• ACTIVITY: Print the records exactly and in full, please; the pictures stay out.

# # # #

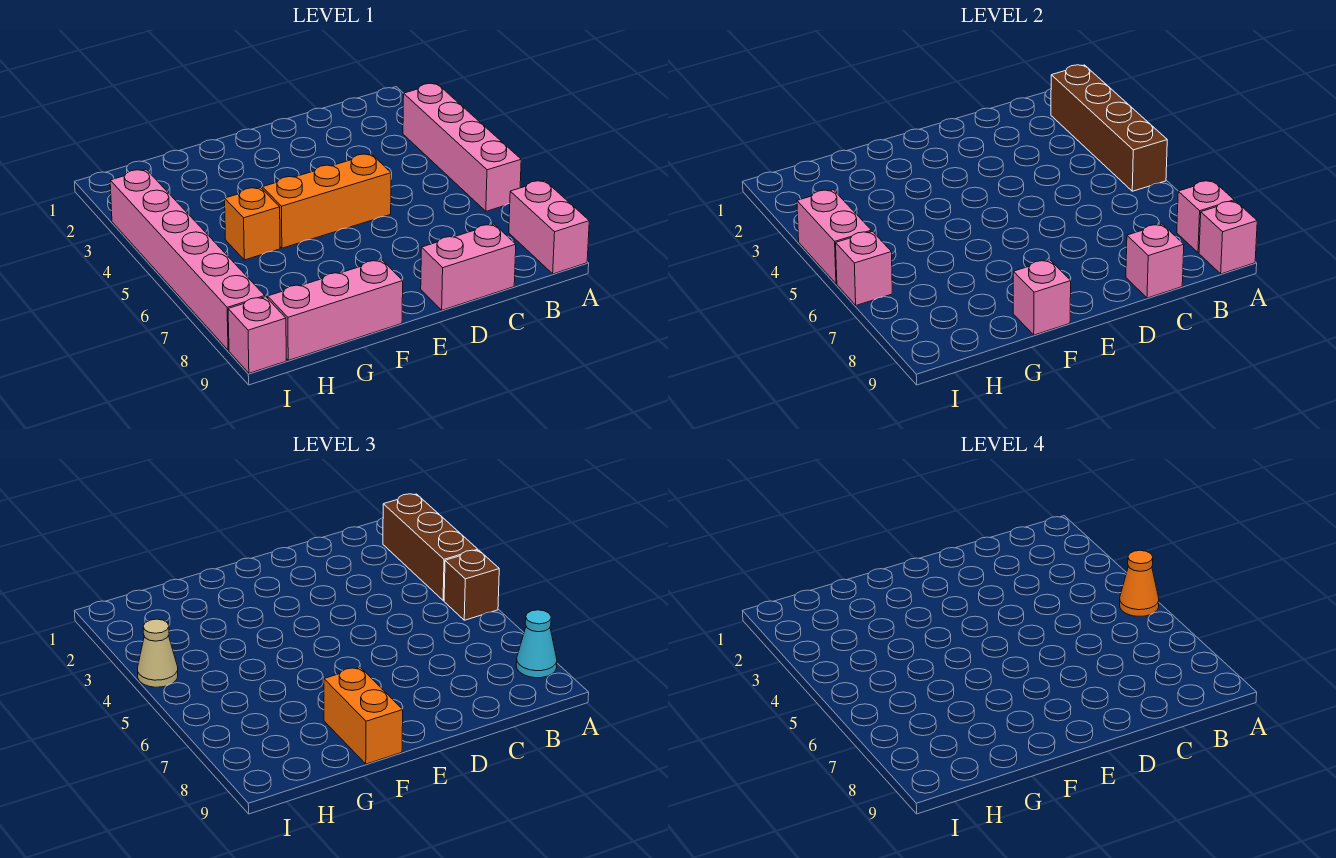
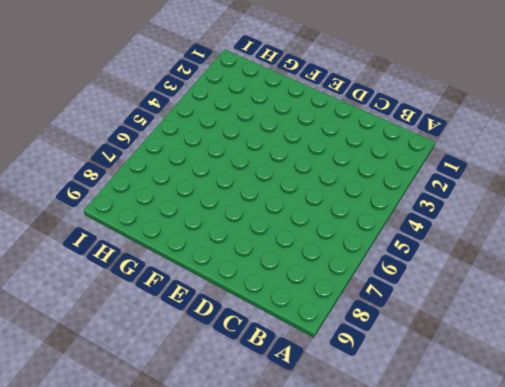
none -> pink brick A3:A6 level 1
none -> pink brick A8:A9 level 1
none -> pink brick C9:D9 level 1

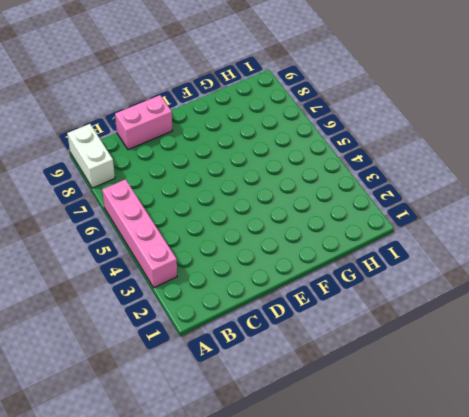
white brick A8:A9 level 1 -> pink brick A8:A9 level 1
none -> orange brick D5:F5 level 1
none -> pink brick F9:H9 level 1
none -> orange brick G5 level 1

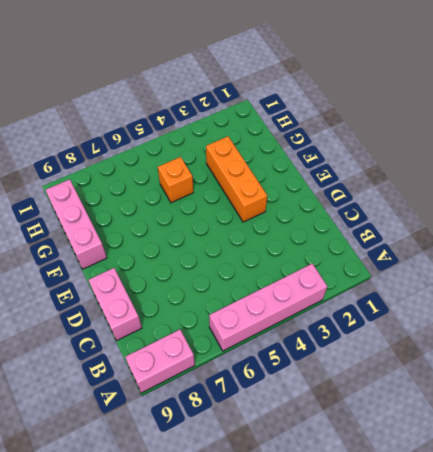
orange brick E3:G3 level 1 -> orange brick D5:F5 level 1
none -> pink brick I3:I8 level 1
none -> pink brick I9 level 1
none -> brown brick A2:A5 level 2

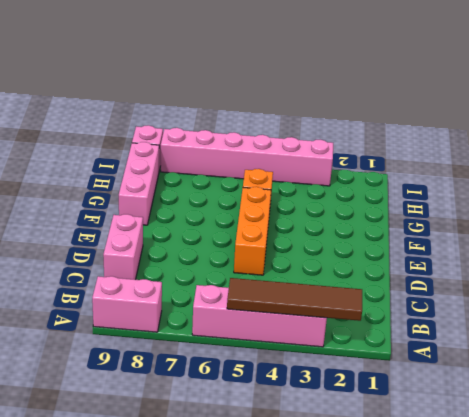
brown tile A2:A5 level 2 -> brown brick A2:A5 level 2
none -> pink brick A8 level 2
none -> pink brick A9 level 2
none -> pink brick C9 level 2

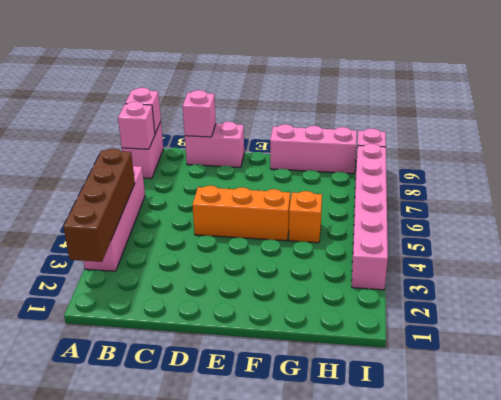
none -> pink brick F9 level 2
none -> pink brick I4:I5 level 2
none -> pink brick I6 level 2

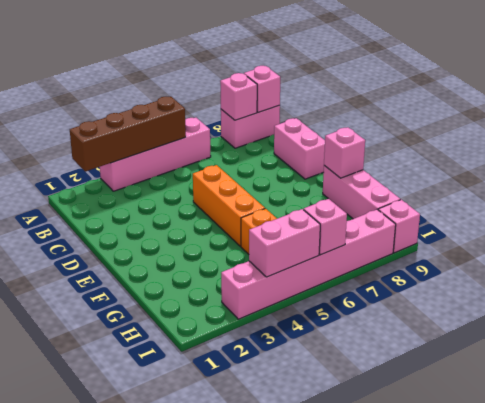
none -> pink brick C9 level 2
none -> brown brick A2:A4 level 3
none -> brown brick A5 level 3

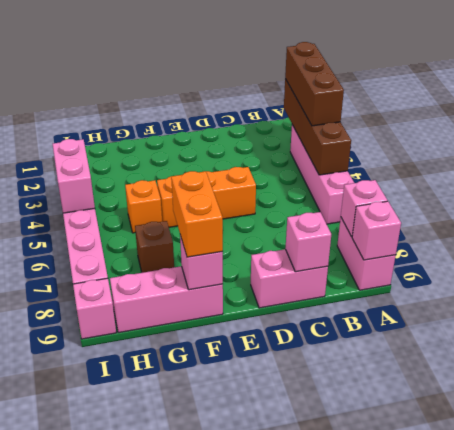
brown brick G7 level 1 -> brown brick A5 level 3
none -> pink brick I6 level 2
none -> cyan cone A8 level 3
none -> tan cone I4 level 3

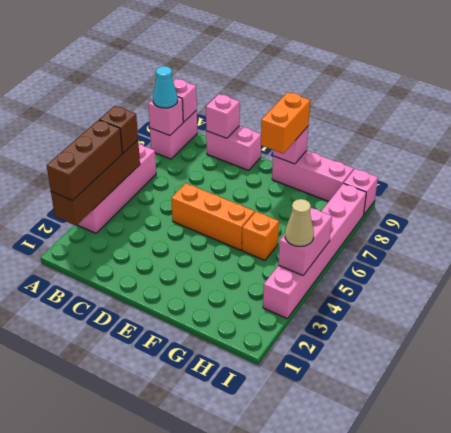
none -> pink brick I6 level 2
none -> orange cone A5 level 4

# # # #

• REPLY TO THE EXERCISE:
none -> pink brick A3:A6 level 1
none -> pink brick A8:A9 level 1
none -> pink brick C9:D9 level 1

white brick A8:A9 level 1 -> pink brick A8:A9 level 1
none -> orange brick D5:F5 level 1
none -> pink brick F9:H9 level 1
none -> orange brick G5 level 1

orange brick E3:G3 level 1 -> orange brick D5:F5 level 1
none -> pink brick I3:I8 level 1
none -> pink brick I9 level 1
none -> brown brick A2:A5 level 2

brown tile A2:A5 level 2 -> brown brick A2:A5 level 2
none -> pink brick A8 level 2
none -> pink brick A9 level 2
none -> pink brick C9 level 2

none -> pink brick F9 level 2
none -> pink brick I4:I5 level 2
none -> pink brick I6 level 2

none -> pink brick C9 level 2
none -> brown brick A2:A4 level 3
none -> brown brick A5 level 3

brown brick G7 level 1 -> brown brick A5 level 3
none -> pink brick I6 level 2
none -> cyan cone A8 level 3
none -> tan cone I4 level 3

none -> pink brick I6 level 2
none -> orange cone A5 level 4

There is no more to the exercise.